(Stored items)
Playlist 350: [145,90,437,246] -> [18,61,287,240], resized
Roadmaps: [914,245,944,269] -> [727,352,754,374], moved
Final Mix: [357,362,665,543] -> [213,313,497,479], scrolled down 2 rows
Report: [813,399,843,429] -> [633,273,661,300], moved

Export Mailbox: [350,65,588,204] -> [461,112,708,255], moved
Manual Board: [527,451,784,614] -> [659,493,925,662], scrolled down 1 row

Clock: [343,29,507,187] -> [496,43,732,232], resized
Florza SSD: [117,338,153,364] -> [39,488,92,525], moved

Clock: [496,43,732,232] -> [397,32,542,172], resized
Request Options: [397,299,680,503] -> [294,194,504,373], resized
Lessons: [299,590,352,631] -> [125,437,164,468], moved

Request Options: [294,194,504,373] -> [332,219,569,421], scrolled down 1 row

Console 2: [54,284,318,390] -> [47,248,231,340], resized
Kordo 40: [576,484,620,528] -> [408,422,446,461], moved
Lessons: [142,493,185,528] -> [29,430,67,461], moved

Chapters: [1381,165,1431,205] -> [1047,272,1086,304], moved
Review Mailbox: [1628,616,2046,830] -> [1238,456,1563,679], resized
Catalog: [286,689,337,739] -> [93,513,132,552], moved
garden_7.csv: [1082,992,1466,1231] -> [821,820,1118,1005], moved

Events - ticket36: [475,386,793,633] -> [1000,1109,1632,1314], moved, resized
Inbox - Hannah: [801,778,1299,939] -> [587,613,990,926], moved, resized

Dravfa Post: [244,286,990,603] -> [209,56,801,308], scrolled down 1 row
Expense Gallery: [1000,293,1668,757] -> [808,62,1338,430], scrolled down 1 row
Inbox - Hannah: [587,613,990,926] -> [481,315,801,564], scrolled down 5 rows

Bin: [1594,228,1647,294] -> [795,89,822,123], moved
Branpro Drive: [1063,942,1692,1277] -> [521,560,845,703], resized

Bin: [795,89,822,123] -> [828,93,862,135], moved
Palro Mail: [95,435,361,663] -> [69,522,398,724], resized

• Instructions for the task: Starting at the first line of the data above, retype each line exactly until you reach the line containing "Lessons: [299,590,352,631] ->", and include that line too.

• Written response:
Playlist 350: [145,90,437,246] -> [18,61,287,240], resized
Roadmaps: [914,245,944,269] -> [727,352,754,374], moved
Final Mix: [357,362,665,543] -> [213,313,497,479], scrolled down 2 rows
Report: [813,399,843,429] -> [633,273,661,300], moved

Export Mailbox: [350,65,588,204] -> [461,112,708,255], moved
Manual Board: [527,451,784,614] -> [659,493,925,662], scrolled down 1 row

Clock: [343,29,507,187] -> [496,43,732,232], resized
Florza SSD: [117,338,153,364] -> [39,488,92,525], moved

Clock: [496,43,732,232] -> [397,32,542,172], resized
Request Options: [397,299,680,503] -> [294,194,504,373], resized
Lessons: [299,590,352,631] -> [125,437,164,468], moved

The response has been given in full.